• **Exercise**
Write out the data exactly from its first line onward, ending with the line in which "gray ellipse: (747, 172)" appears.

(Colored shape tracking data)
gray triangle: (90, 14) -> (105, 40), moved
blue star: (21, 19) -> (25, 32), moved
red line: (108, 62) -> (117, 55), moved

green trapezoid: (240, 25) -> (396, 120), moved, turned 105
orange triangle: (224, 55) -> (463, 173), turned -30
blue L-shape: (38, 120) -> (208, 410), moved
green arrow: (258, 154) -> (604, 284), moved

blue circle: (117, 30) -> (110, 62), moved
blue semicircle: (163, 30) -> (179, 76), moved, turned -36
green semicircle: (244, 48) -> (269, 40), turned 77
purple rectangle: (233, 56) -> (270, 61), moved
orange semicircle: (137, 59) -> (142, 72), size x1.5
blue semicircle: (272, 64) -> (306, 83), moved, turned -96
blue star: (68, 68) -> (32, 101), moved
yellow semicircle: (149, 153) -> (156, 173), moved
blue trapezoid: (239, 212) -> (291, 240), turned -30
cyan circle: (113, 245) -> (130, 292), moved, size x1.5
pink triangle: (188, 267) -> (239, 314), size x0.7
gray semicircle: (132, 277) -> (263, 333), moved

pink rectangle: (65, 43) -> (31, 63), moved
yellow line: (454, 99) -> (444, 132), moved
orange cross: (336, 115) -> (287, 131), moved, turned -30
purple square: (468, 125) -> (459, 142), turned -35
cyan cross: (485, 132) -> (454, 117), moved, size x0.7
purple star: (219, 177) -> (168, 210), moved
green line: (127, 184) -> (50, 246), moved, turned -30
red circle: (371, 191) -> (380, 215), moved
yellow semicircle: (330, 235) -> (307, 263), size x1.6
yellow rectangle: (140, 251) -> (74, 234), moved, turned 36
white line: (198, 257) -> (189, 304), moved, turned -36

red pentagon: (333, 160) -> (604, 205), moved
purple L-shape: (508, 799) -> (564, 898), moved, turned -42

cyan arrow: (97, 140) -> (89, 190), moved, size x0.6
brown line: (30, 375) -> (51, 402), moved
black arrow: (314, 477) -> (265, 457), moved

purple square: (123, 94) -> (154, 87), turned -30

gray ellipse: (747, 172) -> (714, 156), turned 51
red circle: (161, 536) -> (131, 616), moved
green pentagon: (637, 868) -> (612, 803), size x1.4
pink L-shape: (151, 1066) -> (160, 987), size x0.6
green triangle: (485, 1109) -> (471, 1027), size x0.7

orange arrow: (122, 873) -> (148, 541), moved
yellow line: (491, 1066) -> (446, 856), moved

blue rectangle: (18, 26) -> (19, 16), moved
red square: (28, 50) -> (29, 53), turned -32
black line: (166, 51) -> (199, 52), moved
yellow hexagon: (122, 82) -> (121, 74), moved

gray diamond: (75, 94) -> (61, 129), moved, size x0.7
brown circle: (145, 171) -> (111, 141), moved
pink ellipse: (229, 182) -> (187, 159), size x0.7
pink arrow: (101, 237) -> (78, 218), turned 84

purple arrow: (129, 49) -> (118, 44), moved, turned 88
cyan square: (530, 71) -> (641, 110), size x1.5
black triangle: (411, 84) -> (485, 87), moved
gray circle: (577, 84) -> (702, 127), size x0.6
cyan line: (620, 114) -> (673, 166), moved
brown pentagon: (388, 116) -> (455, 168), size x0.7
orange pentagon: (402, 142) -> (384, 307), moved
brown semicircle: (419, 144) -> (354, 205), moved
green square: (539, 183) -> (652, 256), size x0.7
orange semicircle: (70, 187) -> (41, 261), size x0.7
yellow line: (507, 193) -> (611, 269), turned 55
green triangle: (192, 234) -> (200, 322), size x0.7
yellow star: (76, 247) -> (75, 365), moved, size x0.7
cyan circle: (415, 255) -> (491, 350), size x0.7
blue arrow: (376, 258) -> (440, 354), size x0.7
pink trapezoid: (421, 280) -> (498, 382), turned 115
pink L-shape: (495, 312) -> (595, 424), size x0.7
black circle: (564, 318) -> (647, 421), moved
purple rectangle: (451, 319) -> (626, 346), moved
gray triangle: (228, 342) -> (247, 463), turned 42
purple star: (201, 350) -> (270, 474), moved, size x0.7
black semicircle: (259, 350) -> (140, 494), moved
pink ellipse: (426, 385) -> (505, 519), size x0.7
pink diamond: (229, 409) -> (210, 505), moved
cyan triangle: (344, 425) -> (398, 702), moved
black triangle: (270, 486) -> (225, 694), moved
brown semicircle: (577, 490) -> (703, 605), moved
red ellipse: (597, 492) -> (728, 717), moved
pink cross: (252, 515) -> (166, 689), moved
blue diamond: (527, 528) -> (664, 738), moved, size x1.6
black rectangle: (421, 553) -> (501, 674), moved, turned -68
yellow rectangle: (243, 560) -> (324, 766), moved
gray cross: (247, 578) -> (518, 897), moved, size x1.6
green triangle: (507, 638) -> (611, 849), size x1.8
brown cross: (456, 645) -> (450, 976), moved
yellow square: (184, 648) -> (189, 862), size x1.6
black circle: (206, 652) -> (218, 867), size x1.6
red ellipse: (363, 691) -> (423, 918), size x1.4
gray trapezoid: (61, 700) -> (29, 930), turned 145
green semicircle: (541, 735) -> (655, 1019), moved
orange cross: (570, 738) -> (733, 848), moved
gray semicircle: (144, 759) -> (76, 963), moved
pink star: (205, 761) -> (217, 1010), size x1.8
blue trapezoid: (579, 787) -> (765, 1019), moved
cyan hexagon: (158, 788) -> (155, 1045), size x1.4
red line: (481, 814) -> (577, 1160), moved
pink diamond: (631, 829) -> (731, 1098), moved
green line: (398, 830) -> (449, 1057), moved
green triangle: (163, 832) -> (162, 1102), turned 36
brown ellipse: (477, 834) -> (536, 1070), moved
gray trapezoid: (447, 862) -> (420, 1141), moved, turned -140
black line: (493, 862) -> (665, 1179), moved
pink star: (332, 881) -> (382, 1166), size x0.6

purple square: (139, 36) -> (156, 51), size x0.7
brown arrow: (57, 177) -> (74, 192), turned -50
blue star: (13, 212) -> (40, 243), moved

• **Output for this task**
gray triangle: (90, 14) -> (105, 40), moved
blue star: (21, 19) -> (25, 32), moved
red line: (108, 62) -> (117, 55), moved

green trapezoid: (240, 25) -> (396, 120), moved, turned 105
orange triangle: (224, 55) -> (463, 173), turned -30
blue L-shape: (38, 120) -> (208, 410), moved
green arrow: (258, 154) -> (604, 284), moved

blue circle: (117, 30) -> (110, 62), moved
blue semicircle: (163, 30) -> (179, 76), moved, turned -36
green semicircle: (244, 48) -> (269, 40), turned 77
purple rectangle: (233, 56) -> (270, 61), moved
orange semicircle: (137, 59) -> (142, 72), size x1.5
blue semicircle: (272, 64) -> (306, 83), moved, turned -96
blue star: (68, 68) -> (32, 101), moved
yellow semicircle: (149, 153) -> (156, 173), moved
blue trapezoid: (239, 212) -> (291, 240), turned -30
cyan circle: (113, 245) -> (130, 292), moved, size x1.5
pink triangle: (188, 267) -> (239, 314), size x0.7
gray semicircle: (132, 277) -> (263, 333), moved

pink rectangle: (65, 43) -> (31, 63), moved
yellow line: (454, 99) -> (444, 132), moved
orange cross: (336, 115) -> (287, 131), moved, turned -30
purple square: (468, 125) -> (459, 142), turned -35
cyan cross: (485, 132) -> (454, 117), moved, size x0.7
purple star: (219, 177) -> (168, 210), moved
green line: (127, 184) -> (50, 246), moved, turned -30
red circle: (371, 191) -> (380, 215), moved
yellow semicircle: (330, 235) -> (307, 263), size x1.6
yellow rectangle: (140, 251) -> (74, 234), moved, turned 36
white line: (198, 257) -> (189, 304), moved, turned -36

red pentagon: (333, 160) -> (604, 205), moved
purple L-shape: (508, 799) -> (564, 898), moved, turned -42

cyan arrow: (97, 140) -> (89, 190), moved, size x0.6
brown line: (30, 375) -> (51, 402), moved
black arrow: (314, 477) -> (265, 457), moved

purple square: (123, 94) -> (154, 87), turned -30

gray ellipse: (747, 172) -> (714, 156), turned 51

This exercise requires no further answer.